What you have to do ▸ For the word "none", report how many lines of the records below contain it, and nothing more.

-------- Material shown

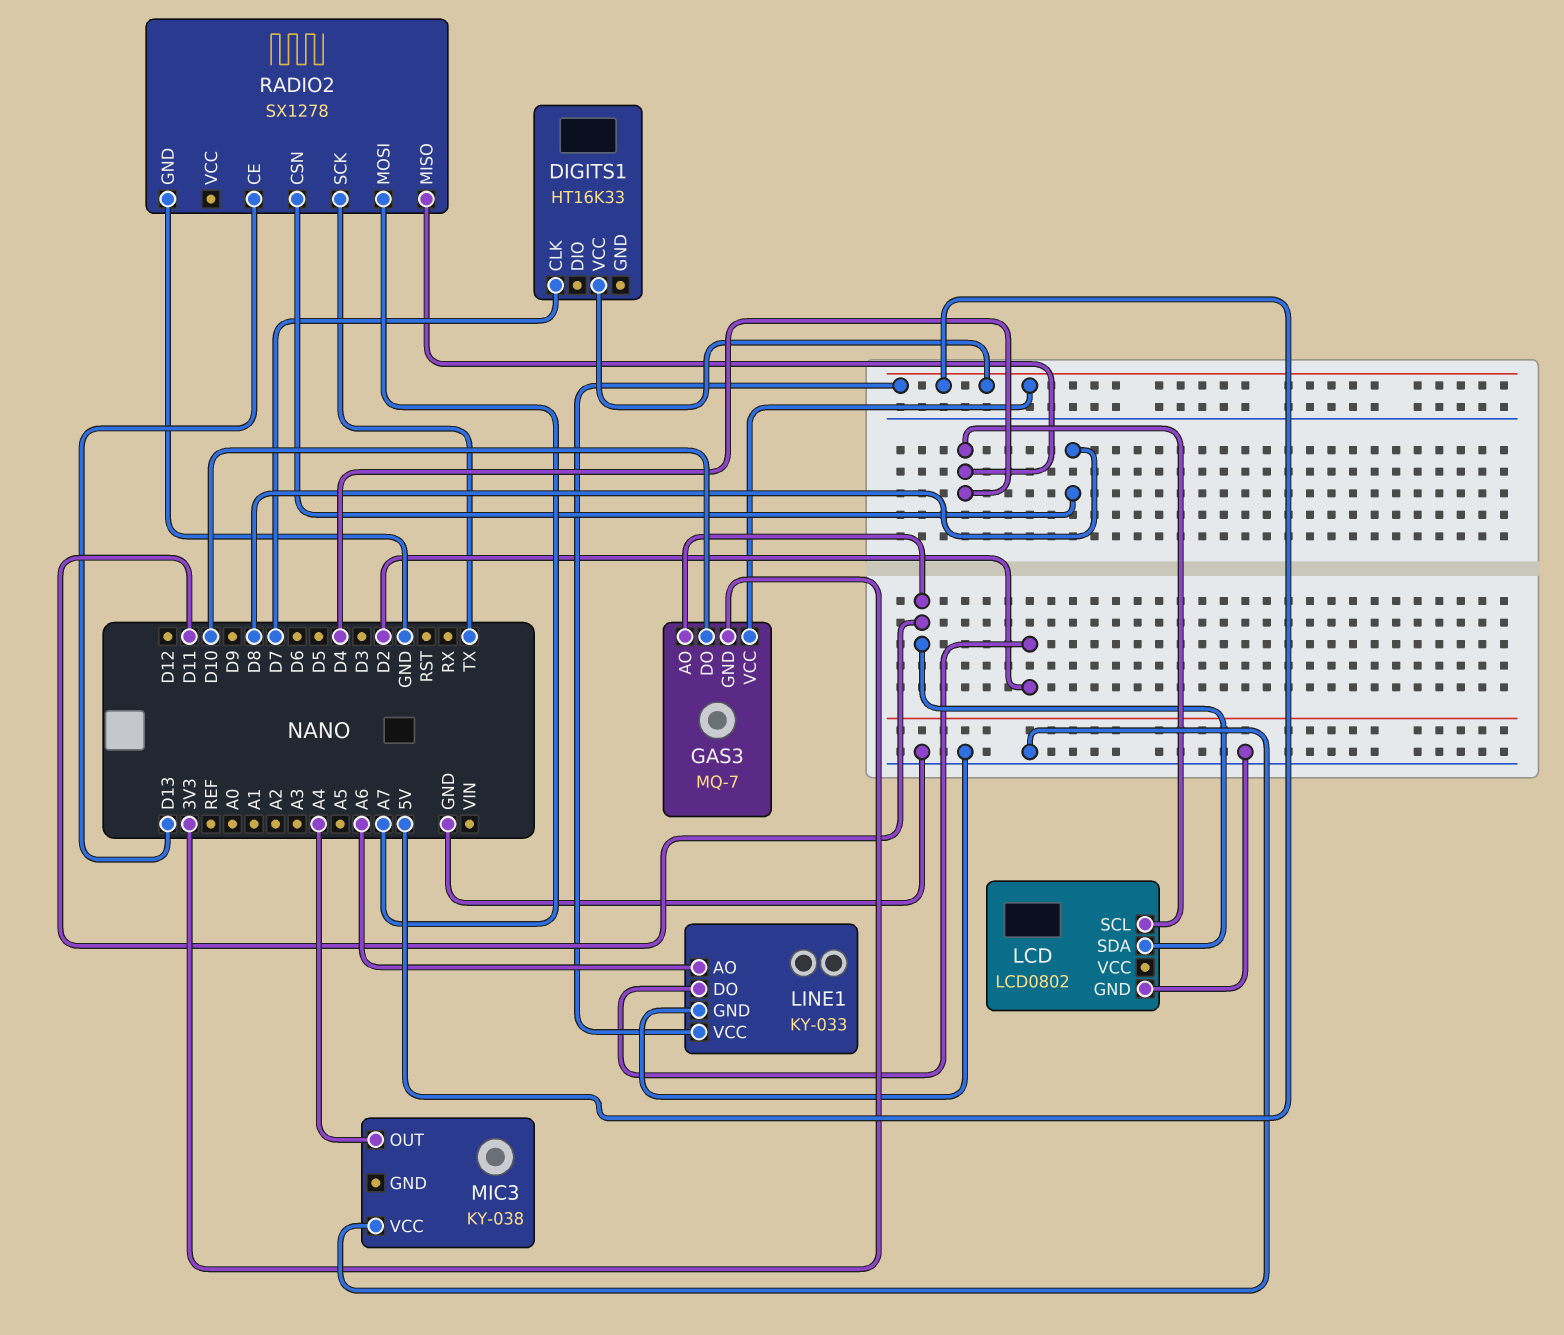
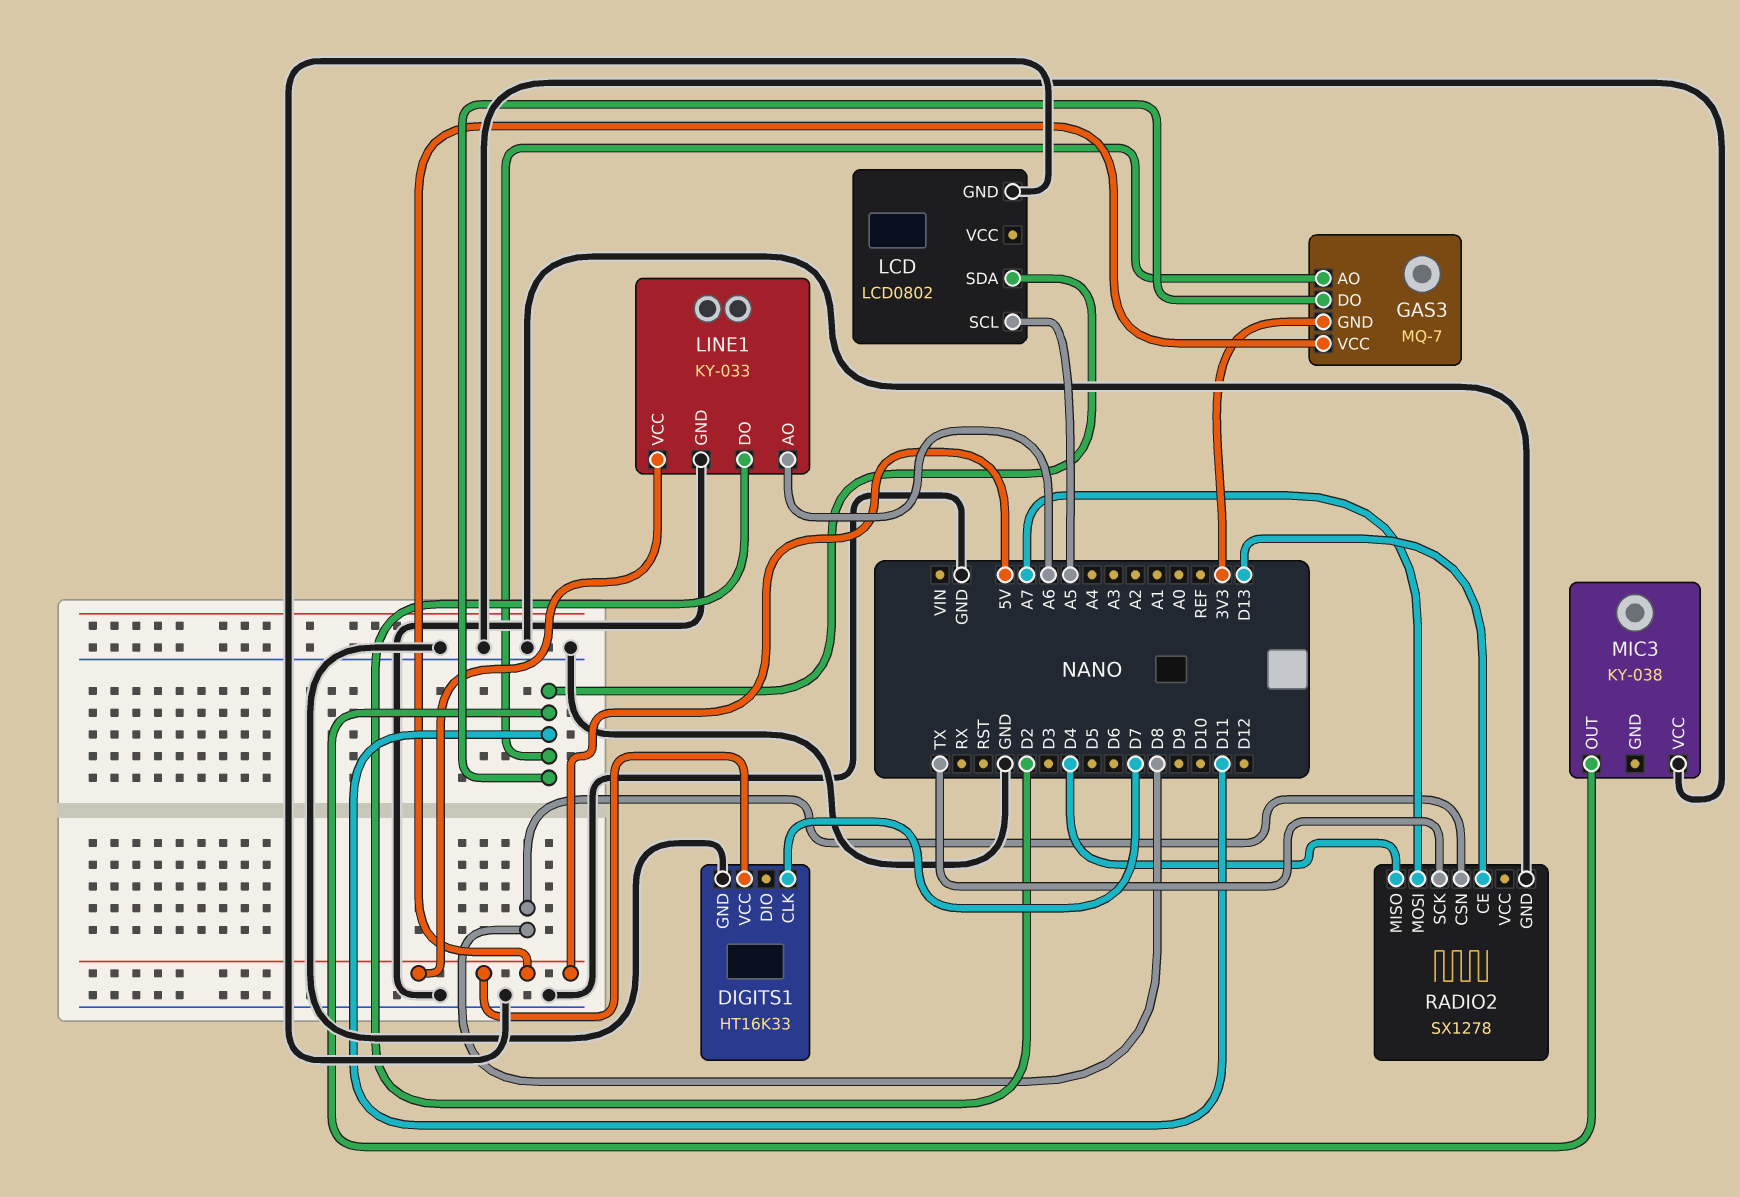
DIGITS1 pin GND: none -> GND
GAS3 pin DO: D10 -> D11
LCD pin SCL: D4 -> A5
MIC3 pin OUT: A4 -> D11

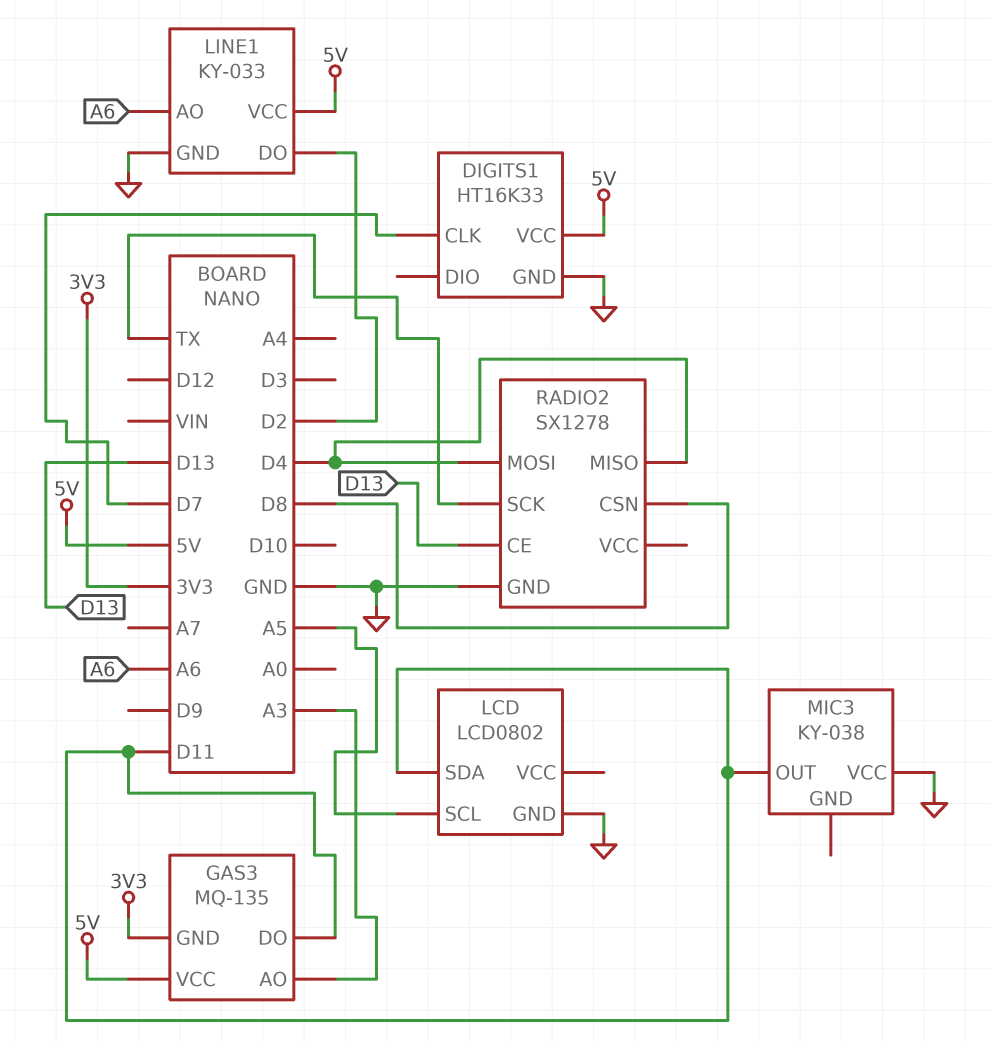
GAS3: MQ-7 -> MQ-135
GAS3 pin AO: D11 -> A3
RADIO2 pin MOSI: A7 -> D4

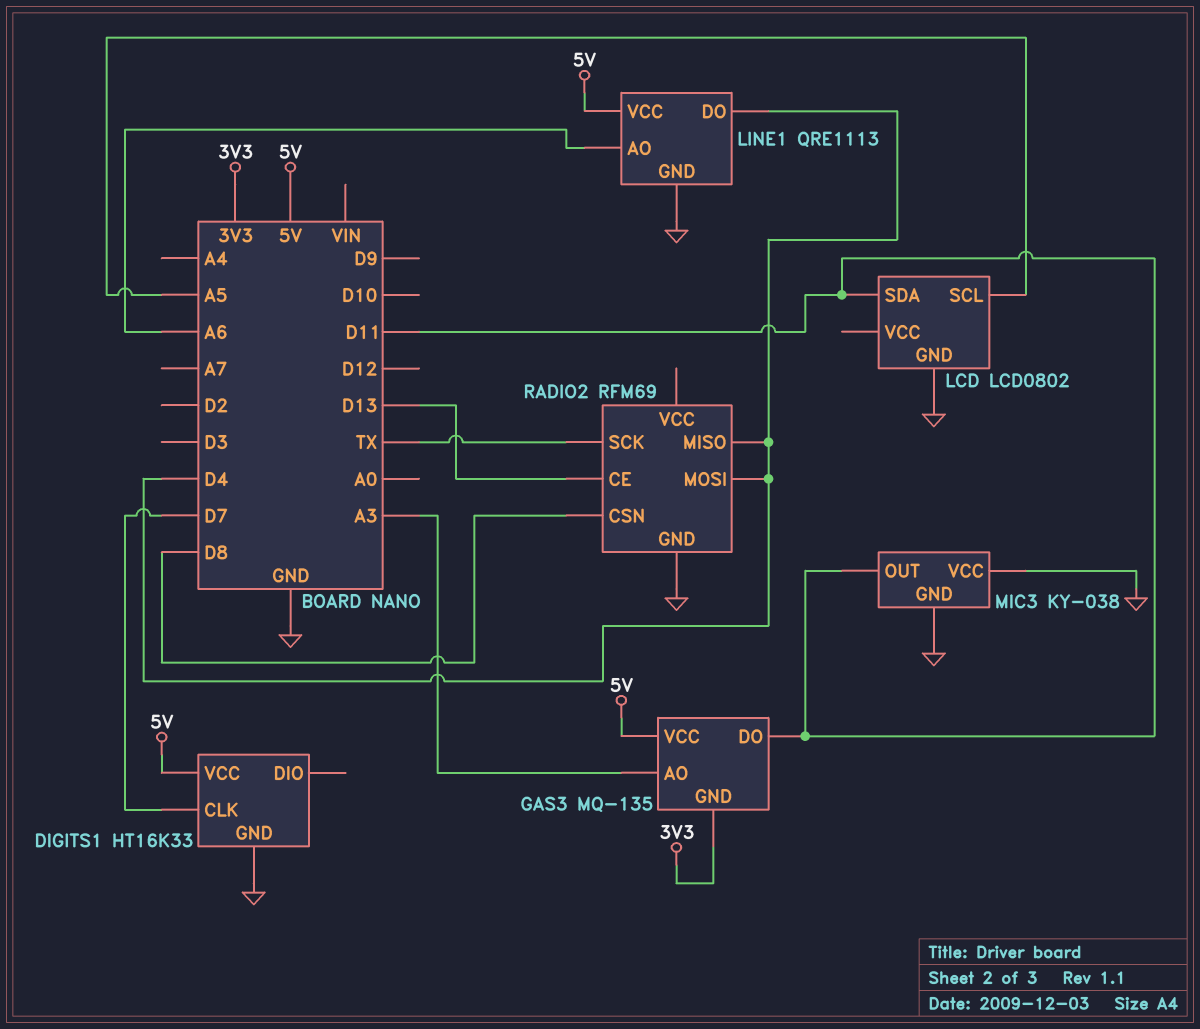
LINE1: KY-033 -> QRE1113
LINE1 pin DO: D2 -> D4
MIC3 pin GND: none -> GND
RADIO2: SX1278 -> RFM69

----------------

Task response ▸ 2